* [WHAT IS EXPECTED]: Leaving out the images, please reproduce each line below exactly.

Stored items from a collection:
* * * * * * * * *
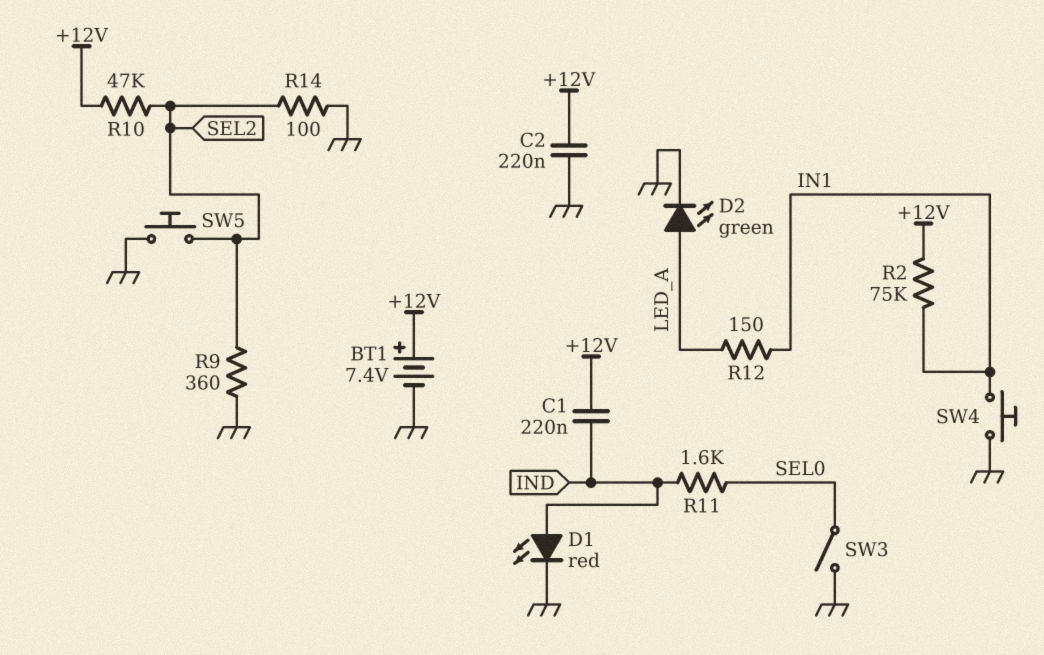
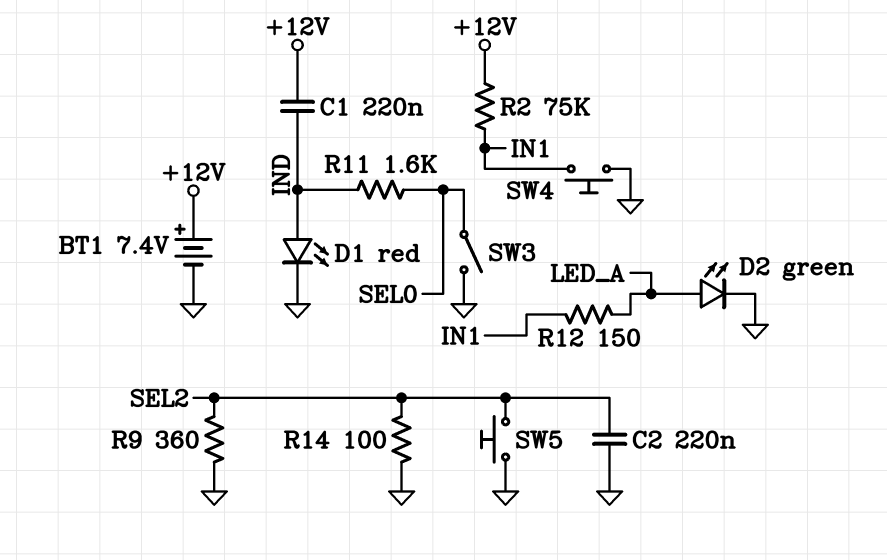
C2: 220nF (+12V, GND) -> 220nF (GND, SEL2)
R10: 47k (+12V, SEL2) -> none

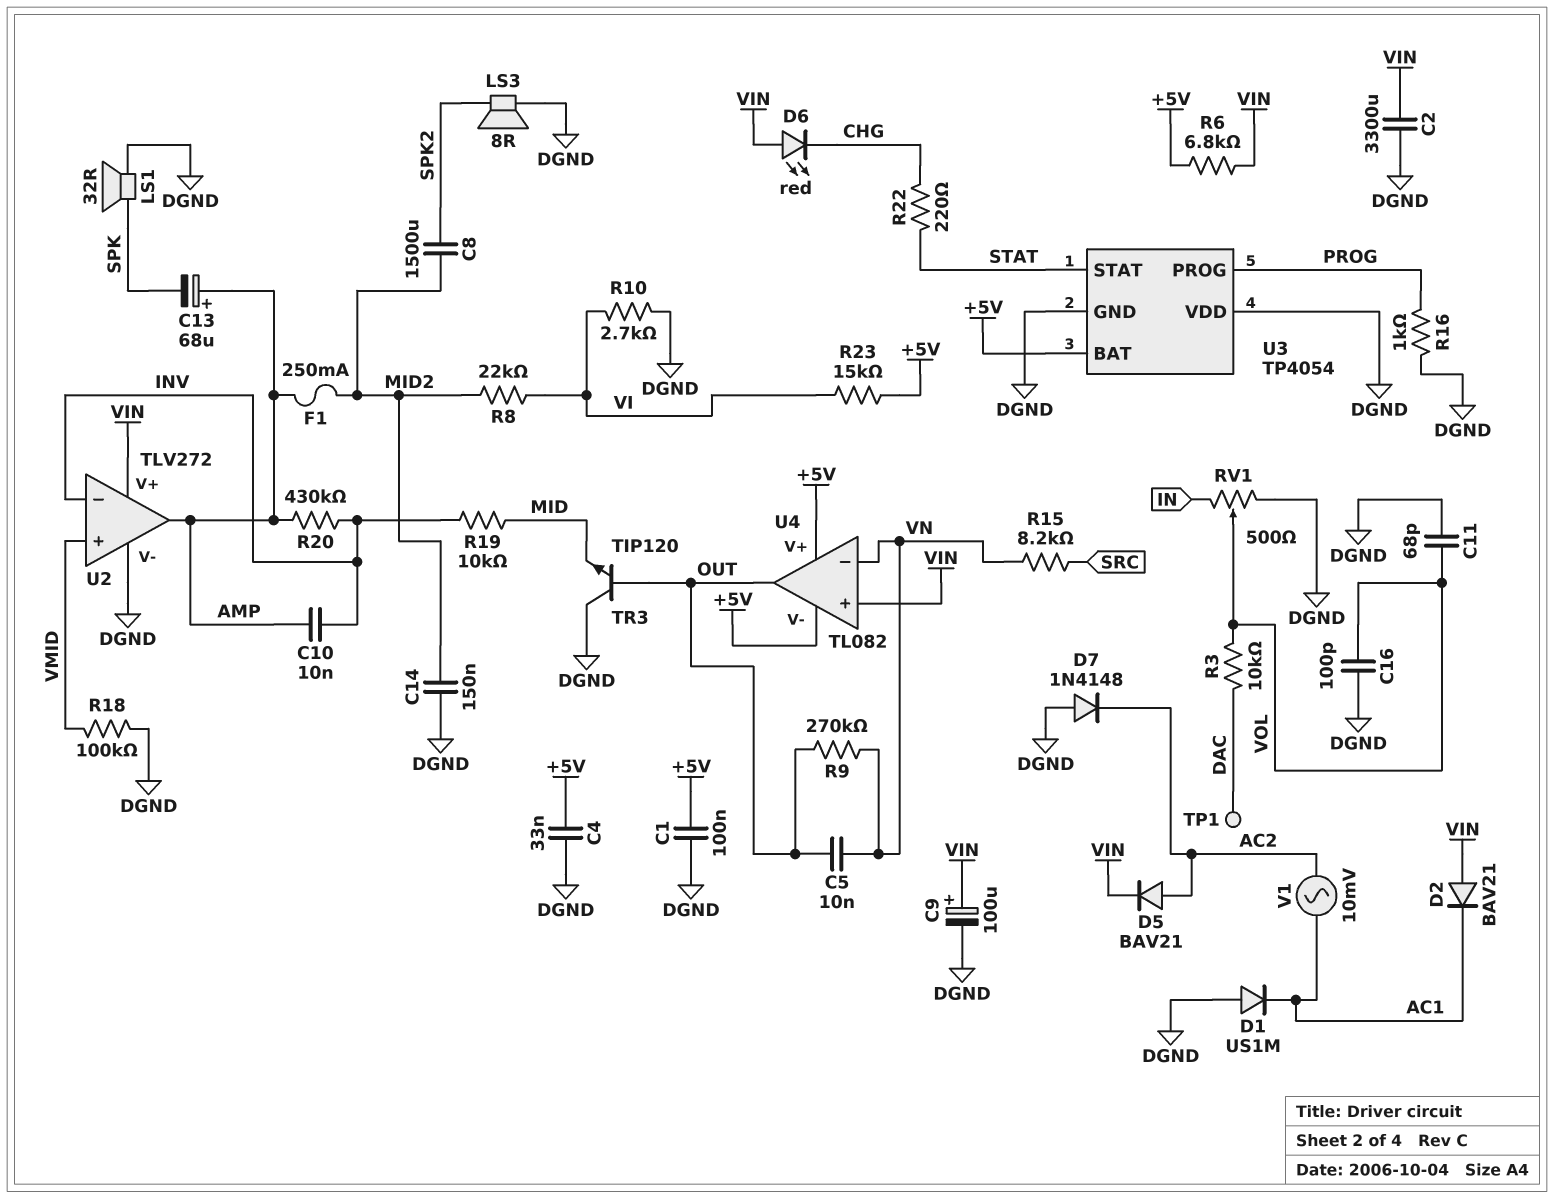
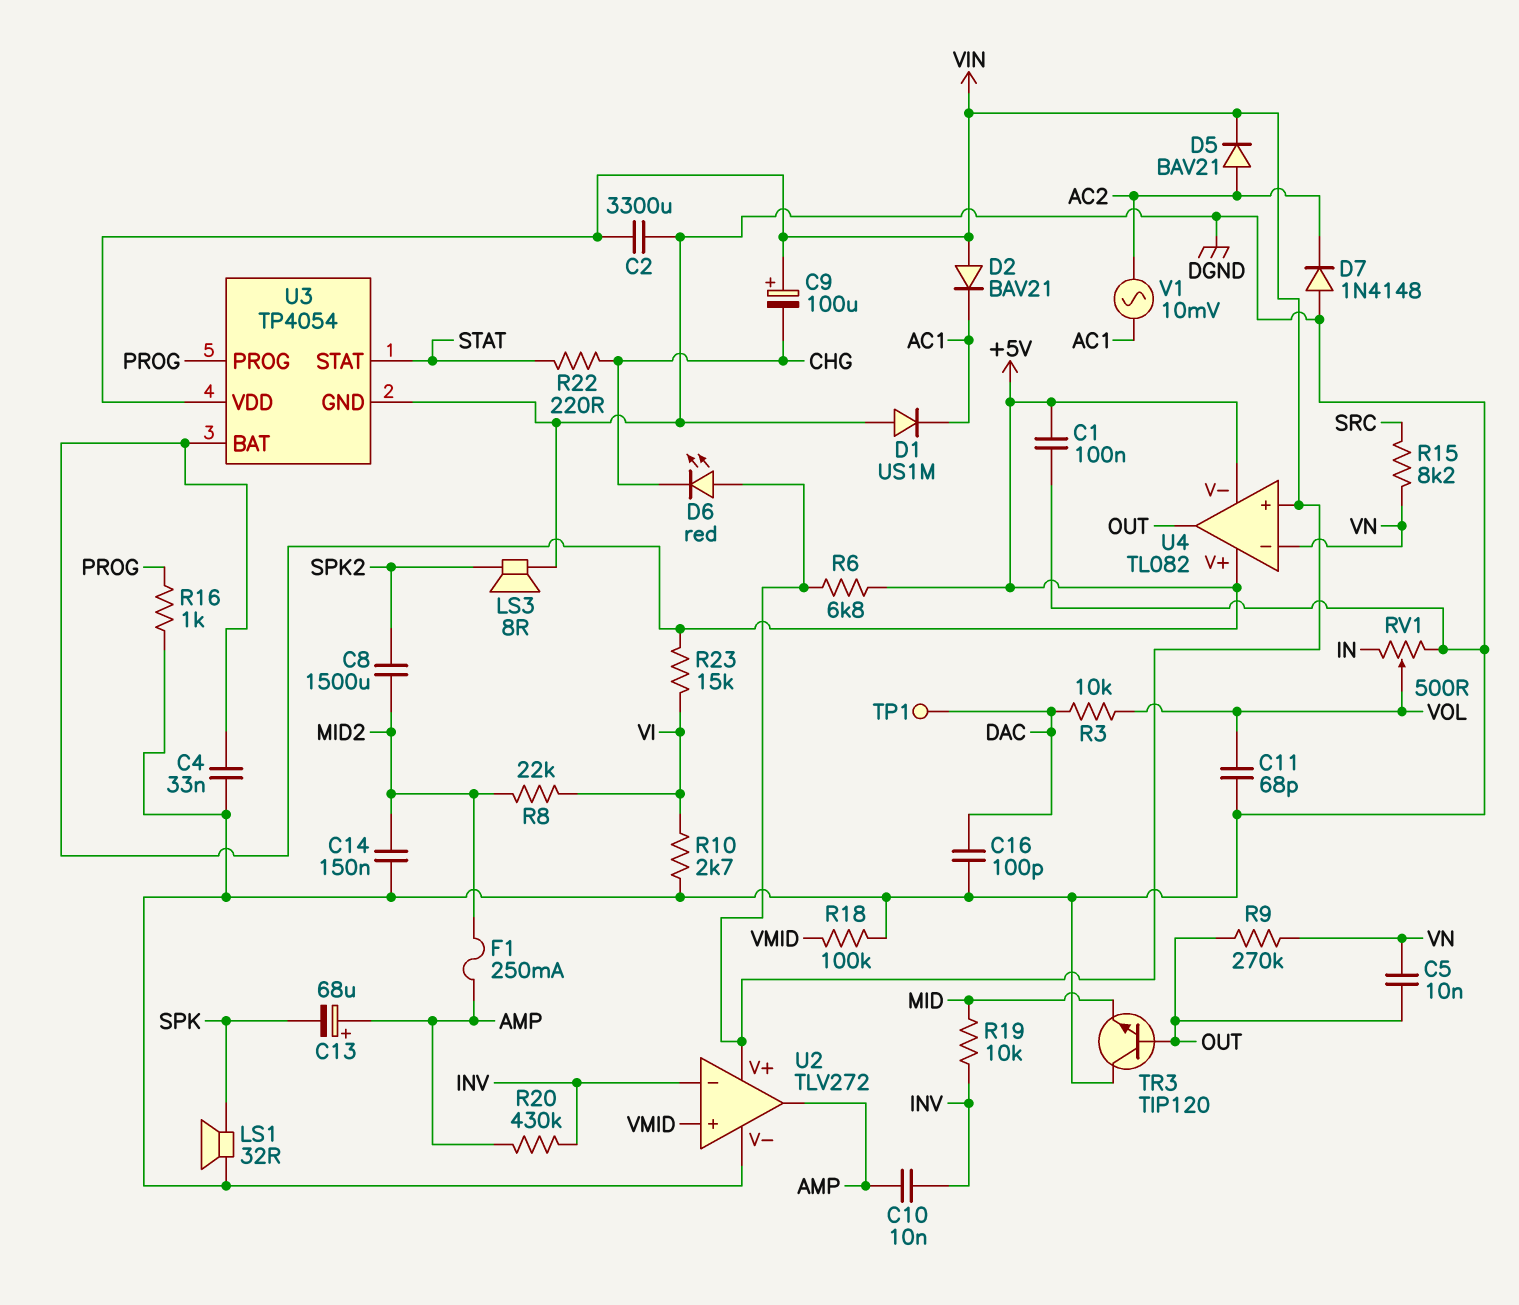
C9: 100uF (plus VIN, minus DGND) -> 100uF (plus VIN, minus CHG)
C16: 100pF (DGND, VOL) -> 100pF (DAC, DGND)
U3 pin VDD: DGND -> VIN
* * * * * * * * *
* [EXERCISE RESULT]:
C2: 220nF (+12V, GND) -> 220nF (GND, SEL2)
R10: 47k (+12V, SEL2) -> none

C9: 100uF (plus VIN, minus DGND) -> 100uF (plus VIN, minus CHG)
C16: 100pF (DGND, VOL) -> 100pF (DAC, DGND)
U3 pin VDD: DGND -> VIN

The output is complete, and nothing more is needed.